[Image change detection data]
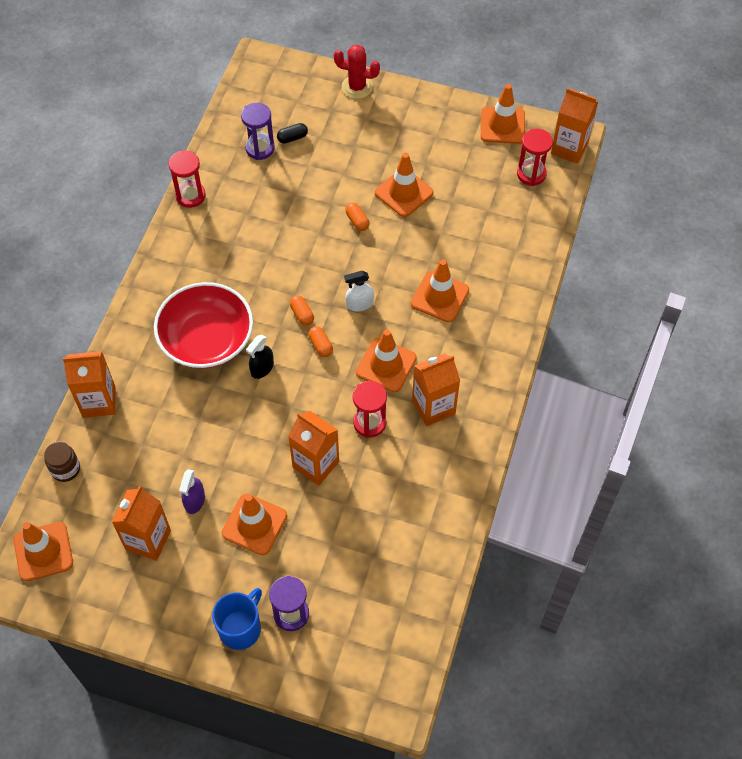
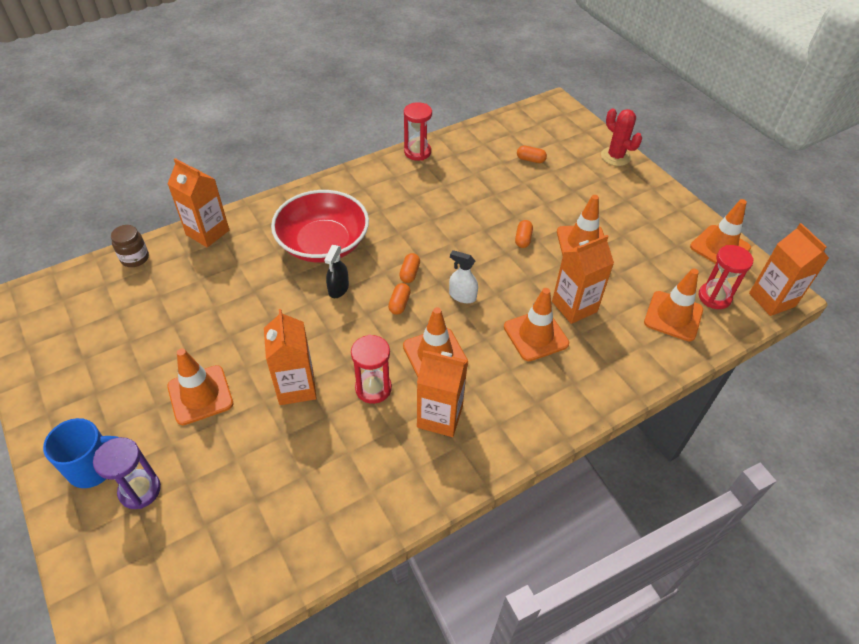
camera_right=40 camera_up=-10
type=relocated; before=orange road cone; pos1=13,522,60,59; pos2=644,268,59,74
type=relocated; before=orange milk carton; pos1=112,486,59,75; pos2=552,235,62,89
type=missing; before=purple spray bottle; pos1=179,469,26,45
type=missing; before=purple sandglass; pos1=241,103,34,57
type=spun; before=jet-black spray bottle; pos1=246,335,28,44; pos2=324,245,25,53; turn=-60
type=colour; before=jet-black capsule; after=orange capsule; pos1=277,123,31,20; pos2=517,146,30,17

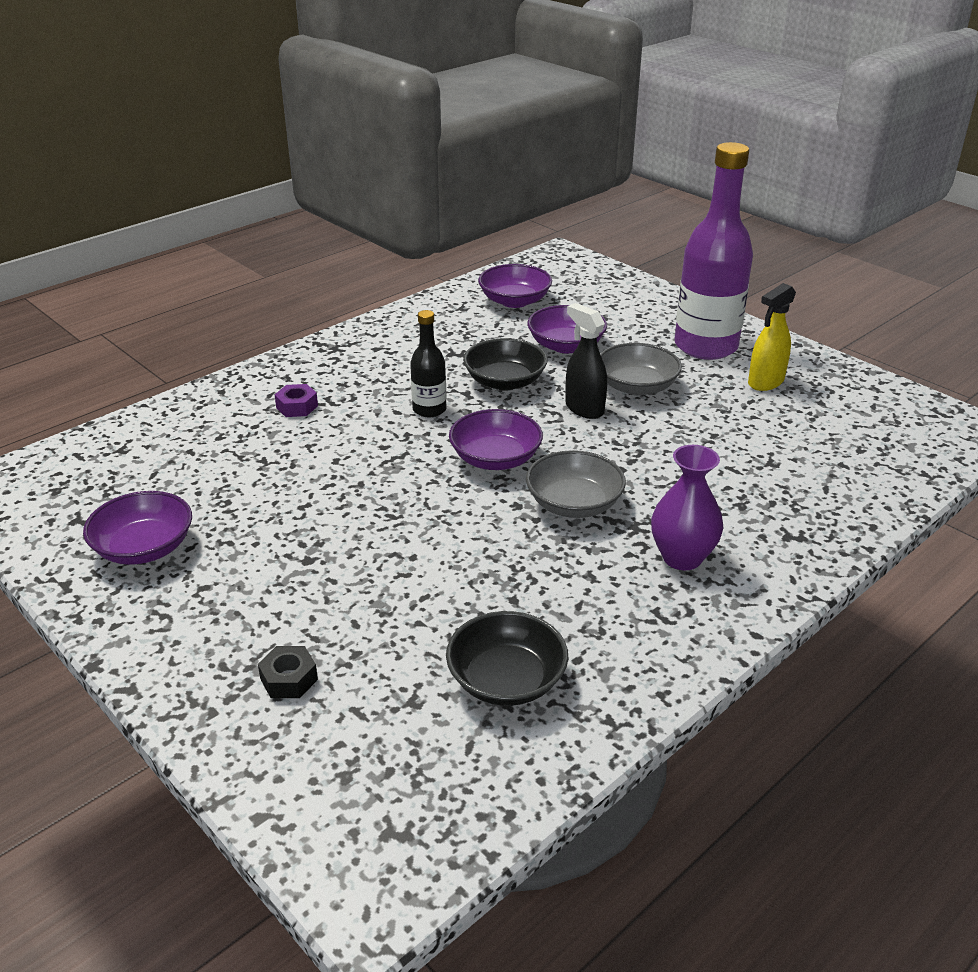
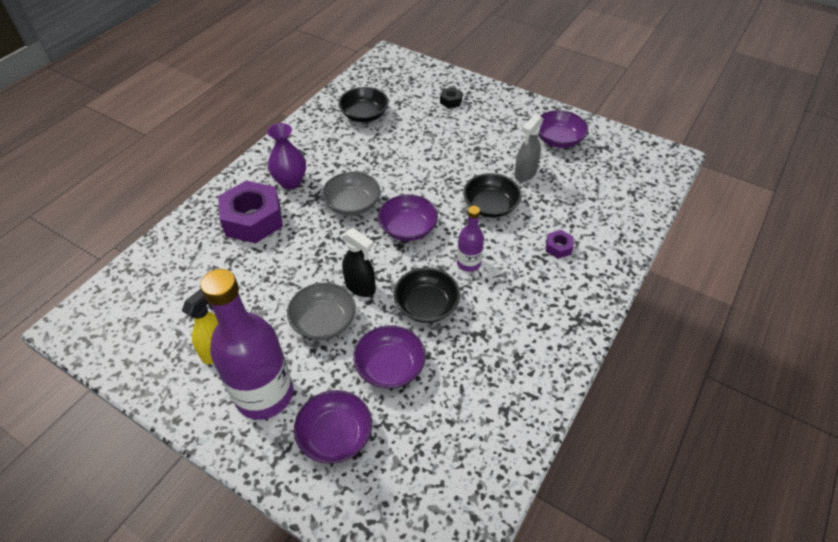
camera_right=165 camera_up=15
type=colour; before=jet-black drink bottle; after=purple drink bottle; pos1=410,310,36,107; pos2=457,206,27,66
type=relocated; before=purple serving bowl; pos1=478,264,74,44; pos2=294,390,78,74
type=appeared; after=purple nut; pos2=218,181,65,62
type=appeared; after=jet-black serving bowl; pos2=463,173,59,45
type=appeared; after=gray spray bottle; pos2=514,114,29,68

→ **What to produce**: Report every line in the data above in which the word "missing" appears.

→ **Answer for this exercise**:
type=missing; before=purple spray bottle; pos1=179,469,26,45
type=missing; before=purple sandglass; pos1=241,103,34,57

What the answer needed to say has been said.